YOUR OBJECTIVE: An exact, complete printout of the listing is wanted, minus its images.
== DATA RECORDS ==
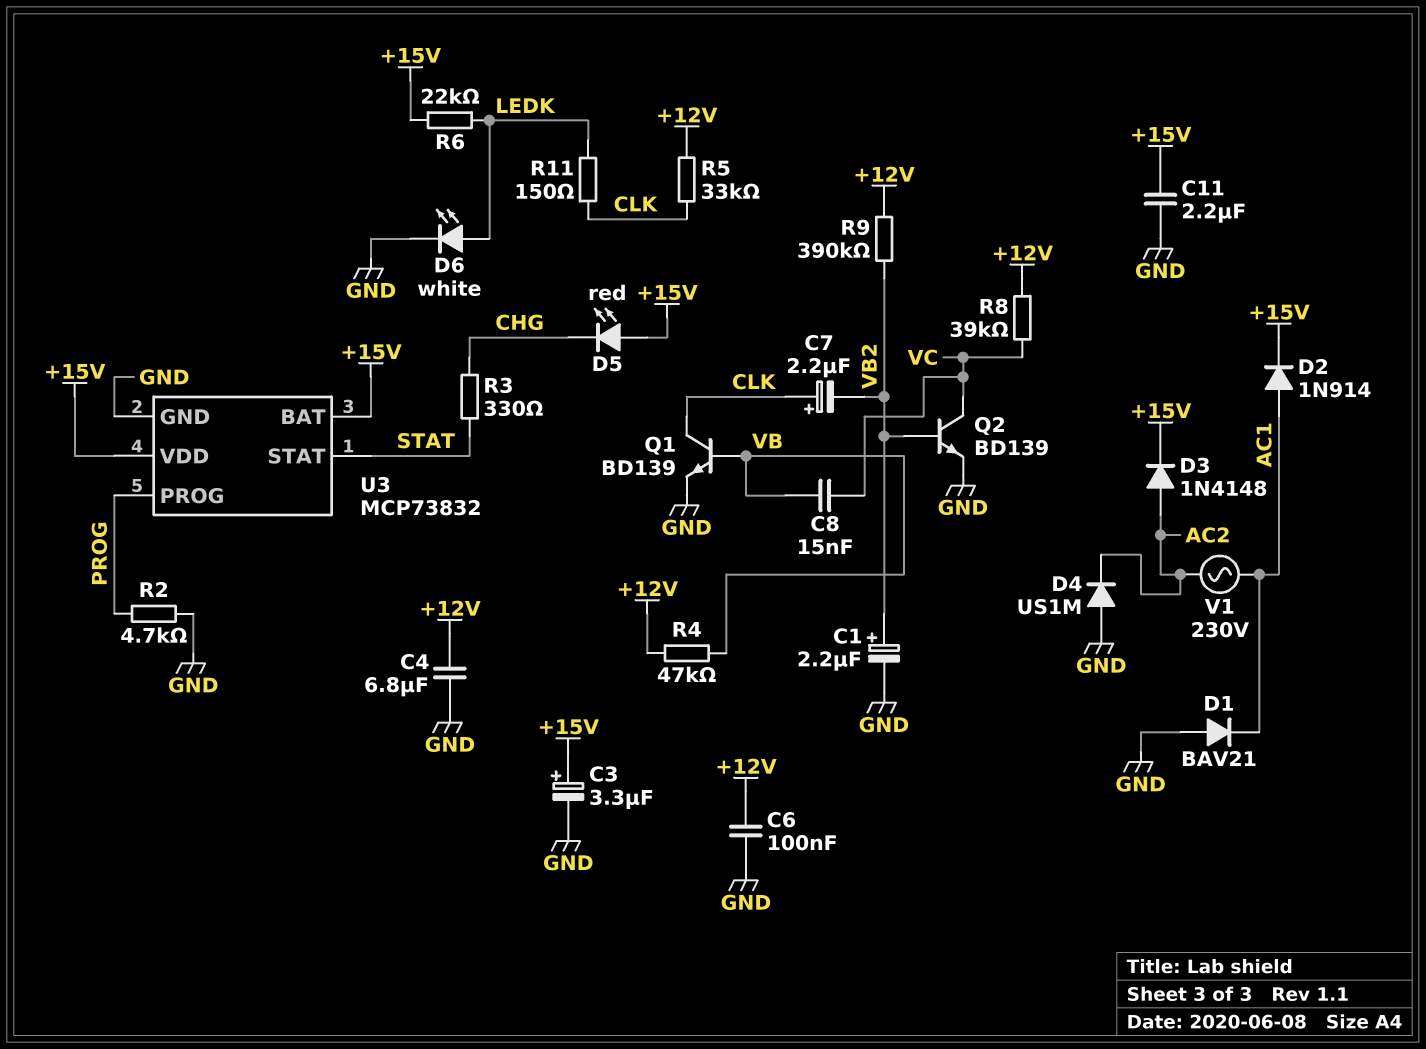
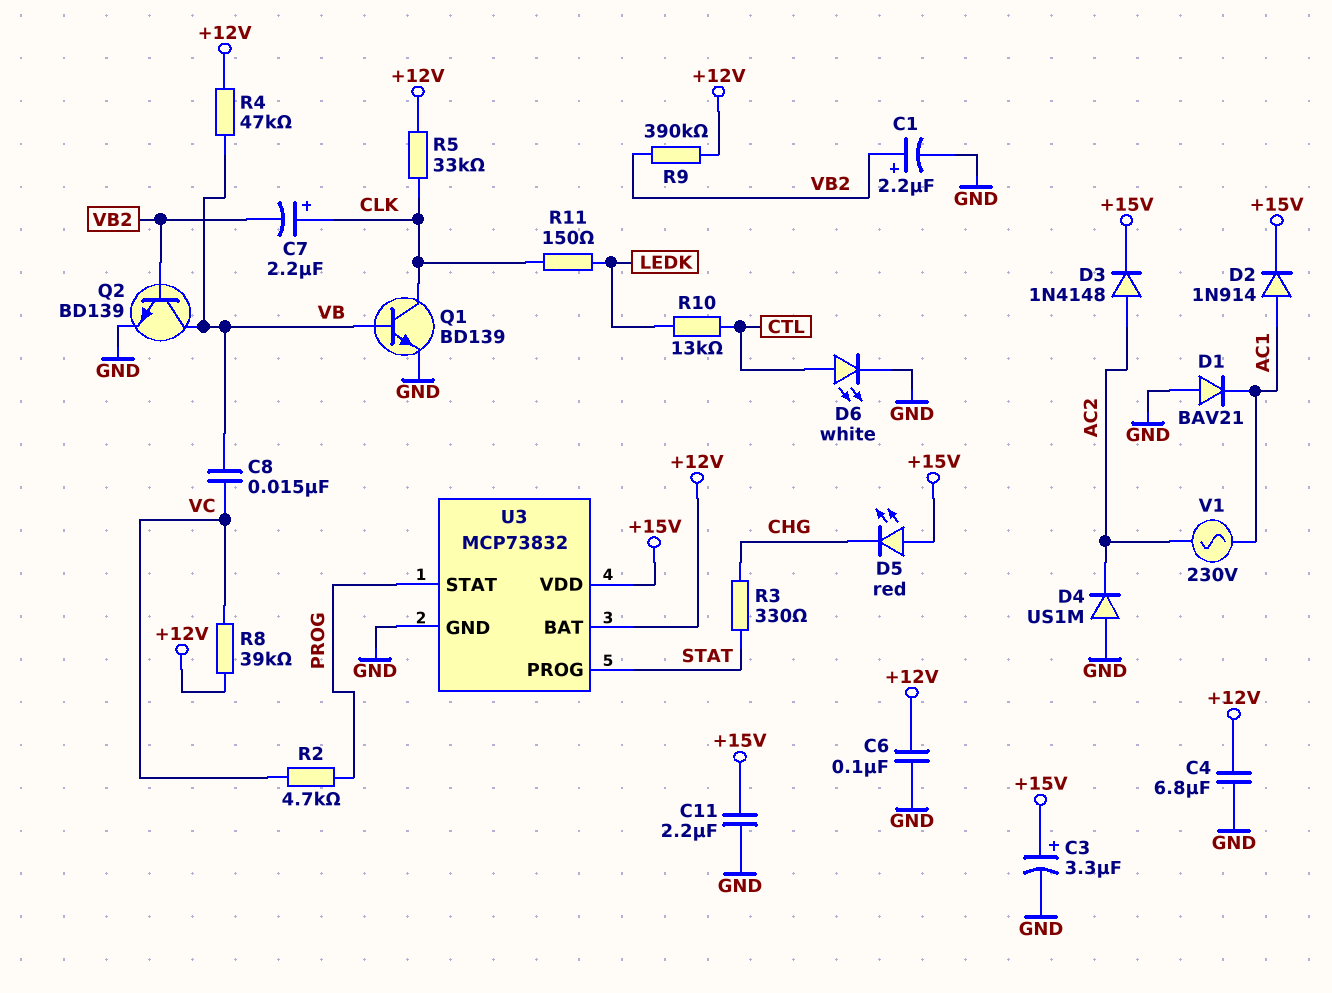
D6: LED white (A LEDK, K GND) -> LED white (A CTL, K GND)
Q2: NPN BD139 (B VB2, C VC, E GND) -> NPN BD139 (B VB2, C VB, E GND)
R2: 4.7k (GND, PROG) -> 4.7k (PROG, VC)
R6: 22k (+15V, LEDK) -> none
R10: none -> 13k (CTL, LEDK)
U3 pin BAT: +15V -> +12V
U3 pin PROG: PROG -> STAT
U3 pin STAT: STAT -> PROG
===
WRITTEN SOLUTION:
D6: LED white (A LEDK, K GND) -> LED white (A CTL, K GND)
Q2: NPN BD139 (B VB2, C VC, E GND) -> NPN BD139 (B VB2, C VB, E GND)
R2: 4.7k (GND, PROG) -> 4.7k (PROG, VC)
R6: 22k (+15V, LEDK) -> none
R10: none -> 13k (CTL, LEDK)
U3 pin BAT: +15V -> +12V
U3 pin PROG: PROG -> STAT
U3 pin STAT: STAT -> PROG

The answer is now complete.